Task directions: Retype the whole listing below exactly, keeping every picture out of it.

+ + + + +

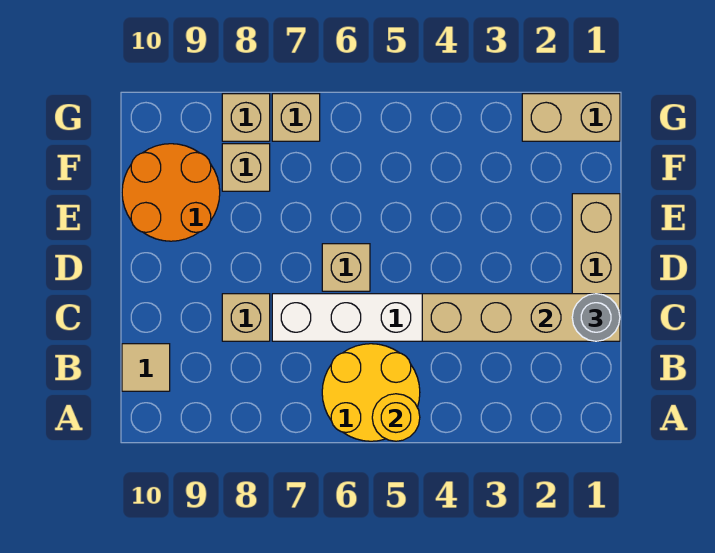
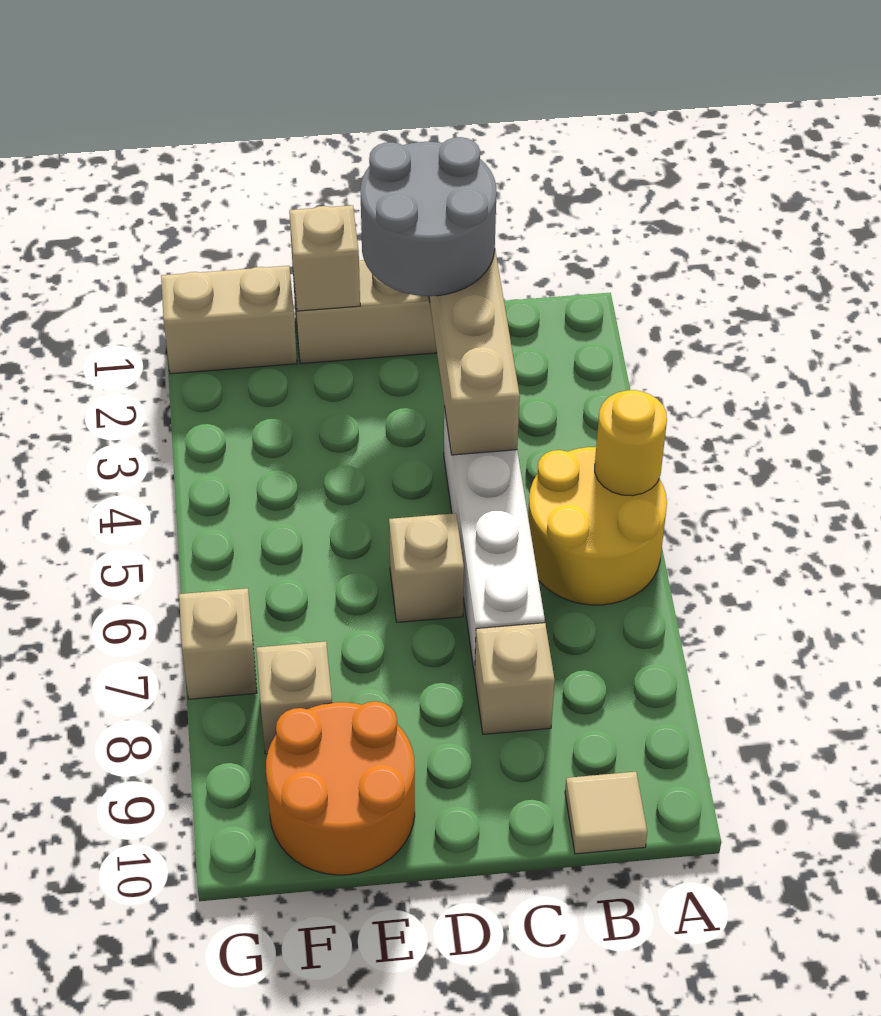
grey 1x1 round brick [572,294,620,341] -> grey 2x2 round brick [360,137,497,296]
tan 1x2 brick [522,94,620,141] -> tan 1x2 brick turned to [161,266,297,374]
tan 1x1 brick [222,94,270,141] -> tan 1x1 brick moved to [289,205,360,311]

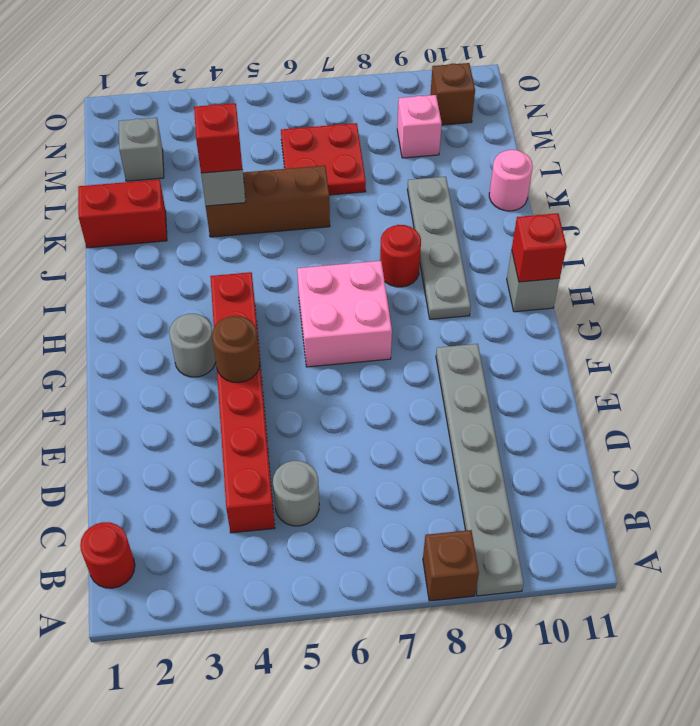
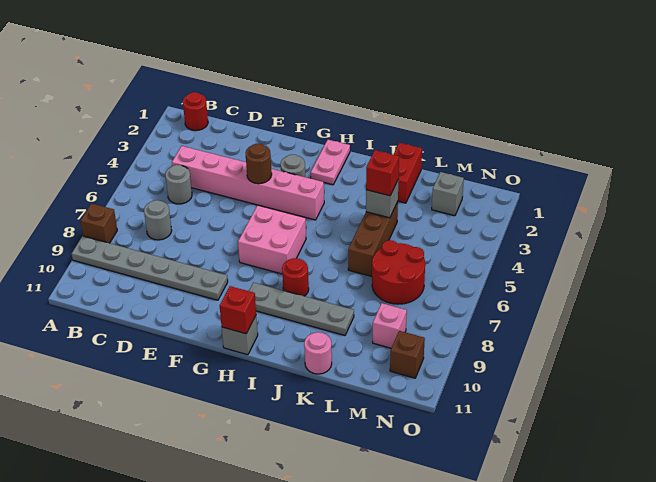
red 1x6 brick [210,272,275,533] -> pink 1x6 brick [172,146,324,220]
none -> grey 1x1 round brick [144,200,172,240]
none -> pink 1x2 plate [311,140,350,185]
red 2x2 plate [281,123,366,195] -> red 2x2 round brick [372,240,425,304]

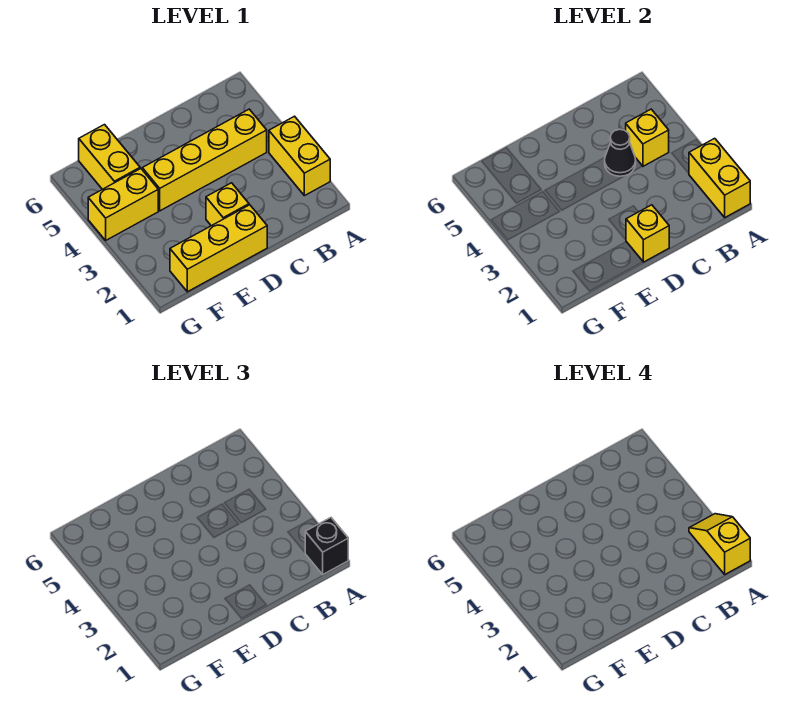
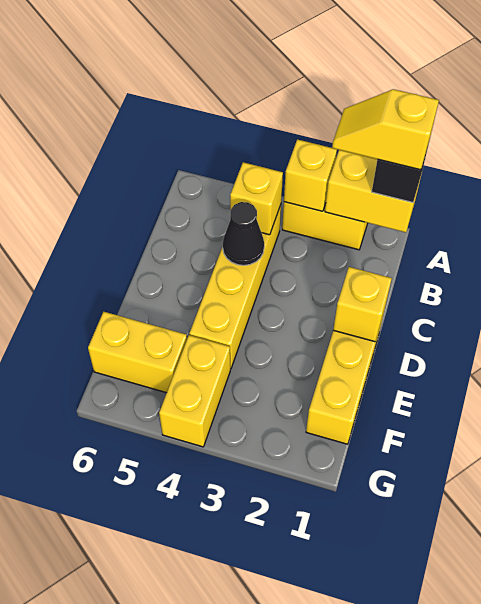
yellow 1x1 brick [206,183,249,226] -> yellow 1x1 brick moved to [284,139,337,211]

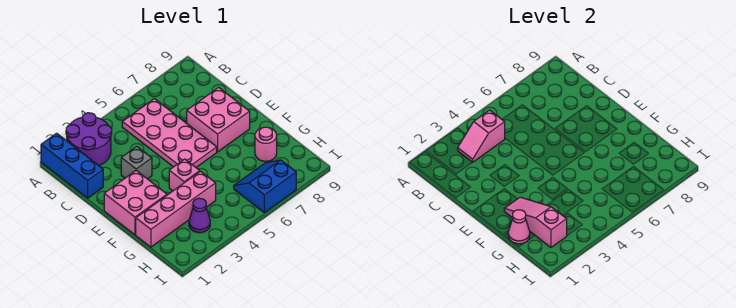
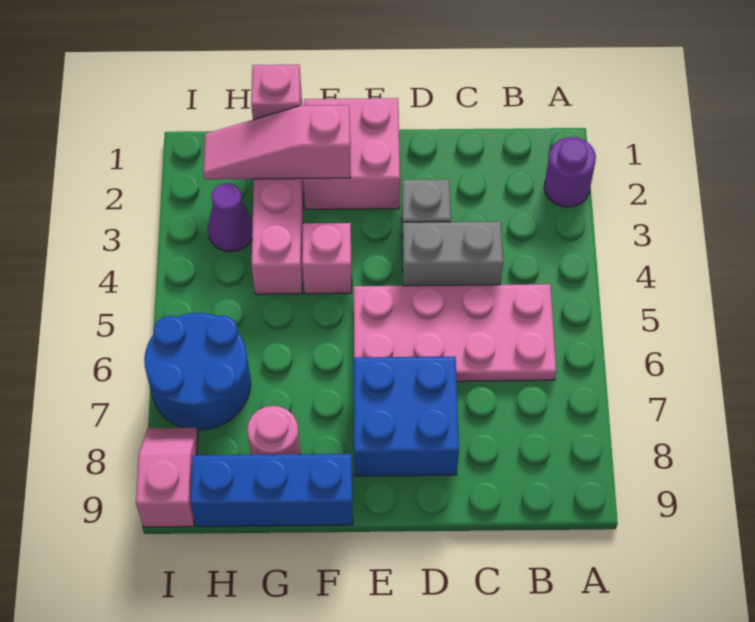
blue 1x3 brick [41,133,103,198] -> blue 1x3 brick moved to [191,454,353,527]
purple 2x2 round brick [66,113,112,166] -> purple 1x1 round brick [544,137,596,207]
pink 1x2 slope [458,110,505,162] -> pink 1x2 slope moved to [136,428,198,527]
none -> grey 1x2 brick [402,221,503,286]
pink 2x2 brick [187,87,250,152] -> blue 2x2 brick [354,356,459,476]
pink 1x3 slope [504,197,567,247] -> pink 1x3 slope turned to [203,105,350,179]
pink 1x1 cone [508,210,530,244] -> pink 1x1 brick [251,65,302,120]
blue 2x2 slope [234,160,296,213] -> blue 2x2 round brick [144,313,251,430]

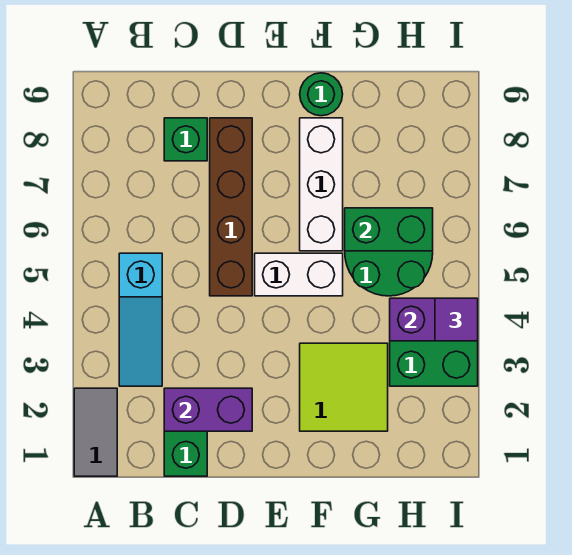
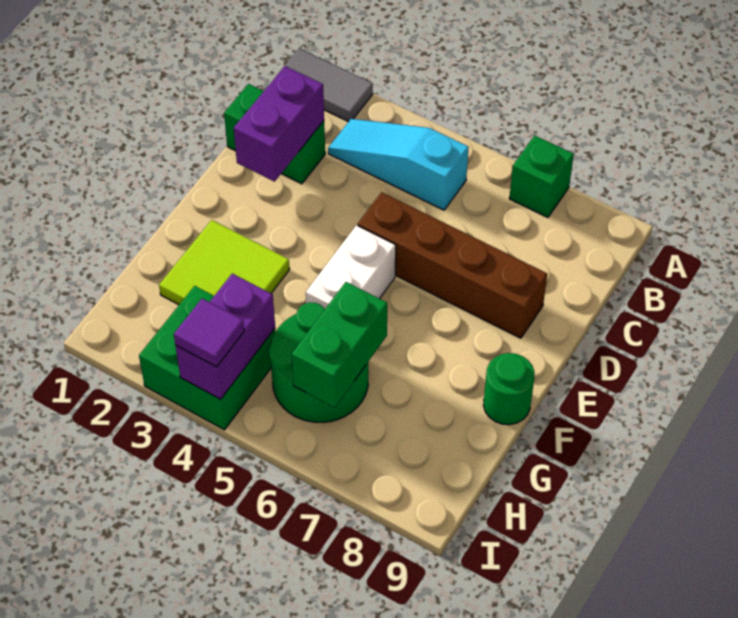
green 1x1 brick [164,118,207,161] -> green 1x1 brick moved to [509,135,574,217]
white 1x3 brick [300,118,343,251] -> none

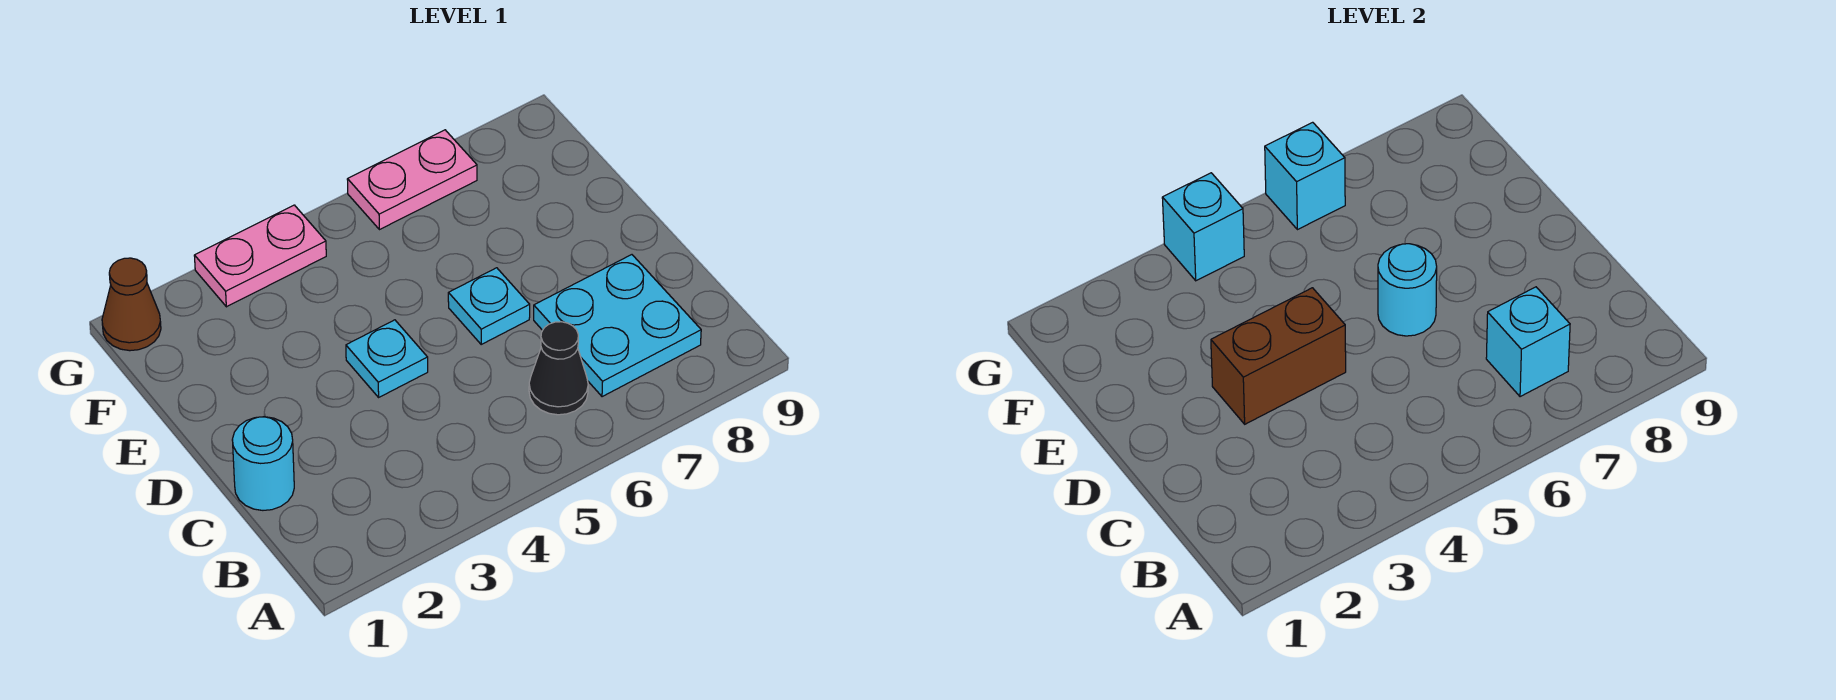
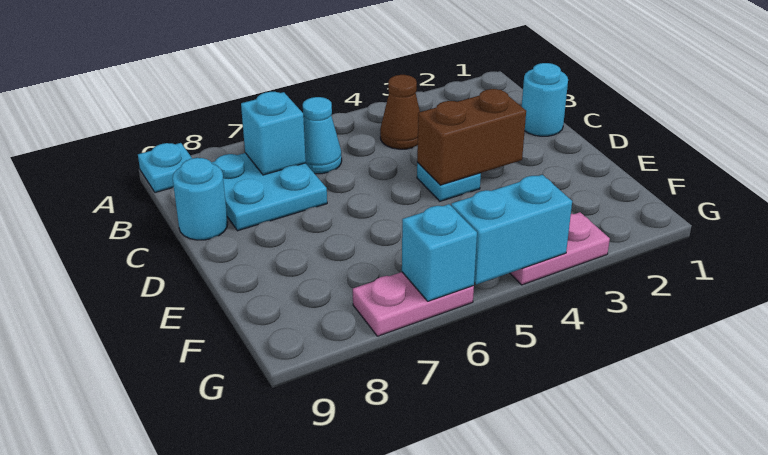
black 1x1 cone [529,322,588,415] -> cyan 1x1 cone [303,97,342,174]
cyan 1x1 plate [448,268,530,344] -> cyan 1x1 plate moved to [138,143,192,193]
cyan 1x1 round brick [1378,244,1437,336] -> cyan 1x1 round brick moved to [173,158,228,240]
brown 1x1 cone [102,258,161,351] -> brown 1x1 cone moved to [380,75,420,149]
cyan 1x1 brick [1162,173,1244,281] -> cyan 1x2 brick [451,175,572,284]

+ + + + +

Exercise result:
grey 1x1 round brick [572,294,620,341] -> grey 2x2 round brick [360,137,497,296]
tan 1x2 brick [522,94,620,141] -> tan 1x2 brick turned to [161,266,297,374]
tan 1x1 brick [222,94,270,141] -> tan 1x1 brick moved to [289,205,360,311]

red 1x6 brick [210,272,275,533] -> pink 1x6 brick [172,146,324,220]
none -> grey 1x1 round brick [144,200,172,240]
none -> pink 1x2 plate [311,140,350,185]
red 2x2 plate [281,123,366,195] -> red 2x2 round brick [372,240,425,304]

yellow 1x1 brick [206,183,249,226] -> yellow 1x1 brick moved to [284,139,337,211]

blue 1x3 brick [41,133,103,198] -> blue 1x3 brick moved to [191,454,353,527]
purple 2x2 round brick [66,113,112,166] -> purple 1x1 round brick [544,137,596,207]
pink 1x2 slope [458,110,505,162] -> pink 1x2 slope moved to [136,428,198,527]
none -> grey 1x2 brick [402,221,503,286]
pink 2x2 brick [187,87,250,152] -> blue 2x2 brick [354,356,459,476]
pink 1x3 slope [504,197,567,247] -> pink 1x3 slope turned to [203,105,350,179]
pink 1x1 cone [508,210,530,244] -> pink 1x1 brick [251,65,302,120]
blue 2x2 slope [234,160,296,213] -> blue 2x2 round brick [144,313,251,430]

green 1x1 brick [164,118,207,161] -> green 1x1 brick moved to [509,135,574,217]
white 1x3 brick [300,118,343,251] -> none

black 1x1 cone [529,322,588,415] -> cyan 1x1 cone [303,97,342,174]
cyan 1x1 plate [448,268,530,344] -> cyan 1x1 plate moved to [138,143,192,193]
cyan 1x1 round brick [1378,244,1437,336] -> cyan 1x1 round brick moved to [173,158,228,240]
brown 1x1 cone [102,258,161,351] -> brown 1x1 cone moved to [380,75,420,149]
cyan 1x1 brick [1162,173,1244,281] -> cyan 1x2 brick [451,175,572,284]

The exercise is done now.